* [STORED DATA]
^^^^^^^^^^^^^^^^

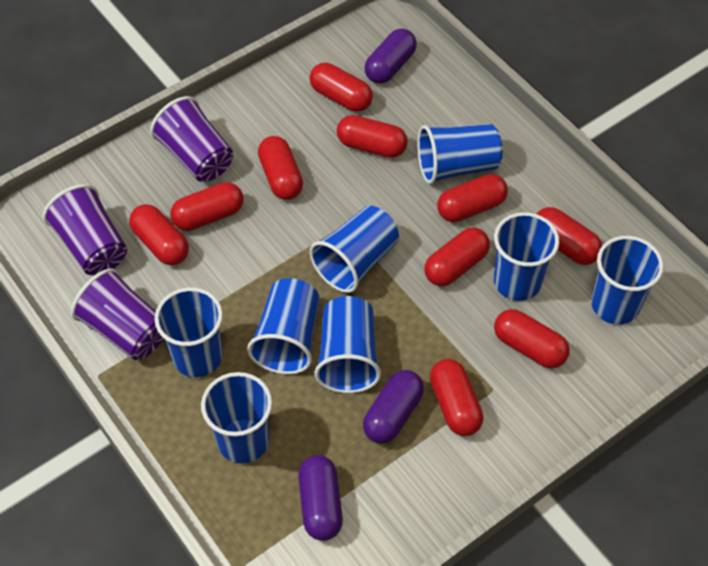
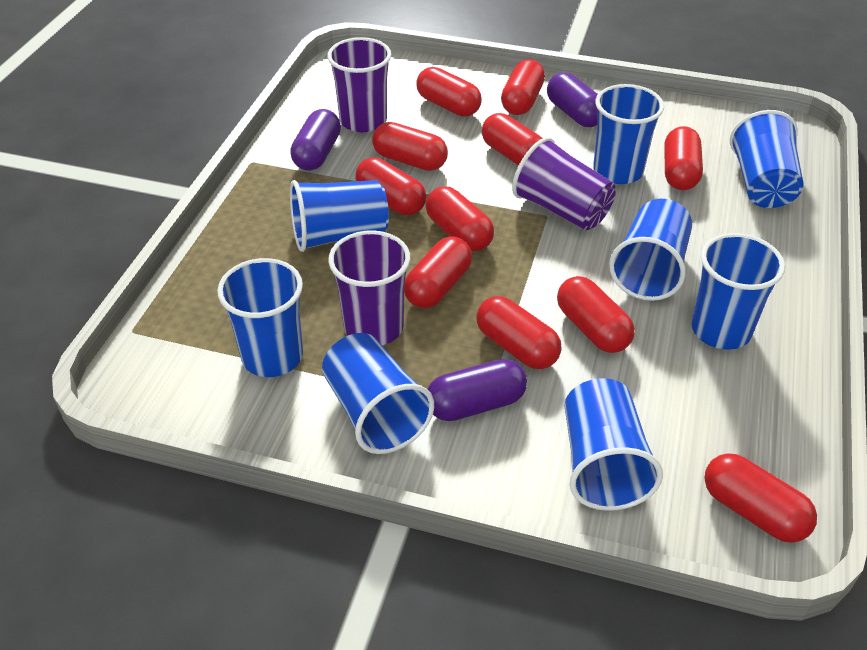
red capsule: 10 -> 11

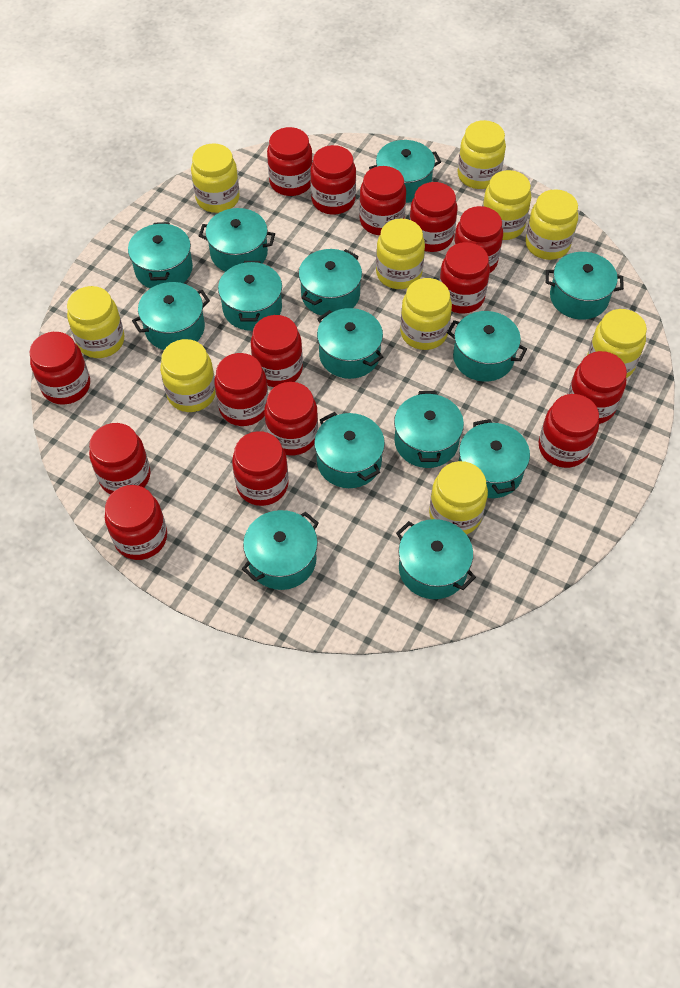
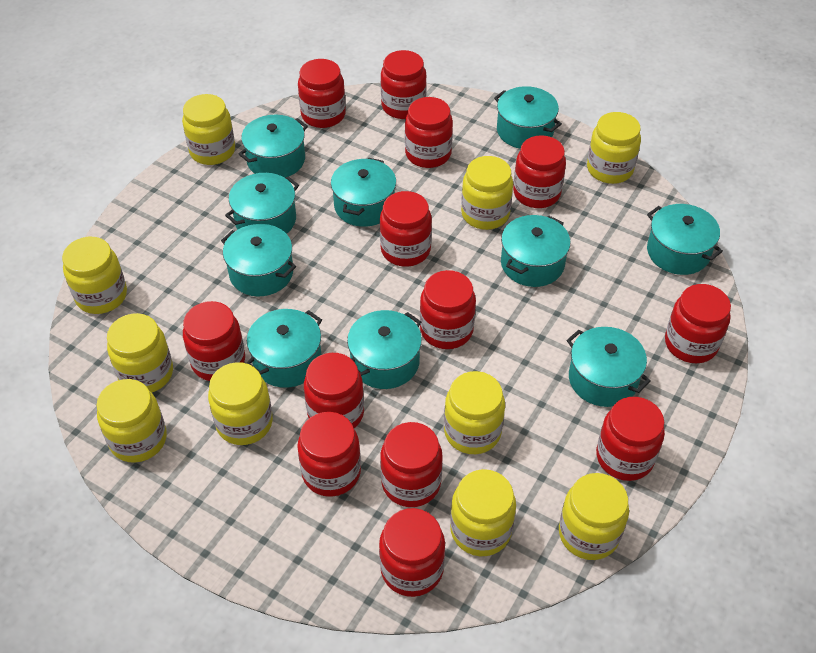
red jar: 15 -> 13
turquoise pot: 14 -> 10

^^^^^^^^^^^^^^^^

* [WORK TASK] Everything in the listing above except the pictures should be duplicated exactly.

* [RESPONSE TO THE TASK]
red capsule: 10 -> 11

red jar: 15 -> 13
turquoise pot: 14 -> 10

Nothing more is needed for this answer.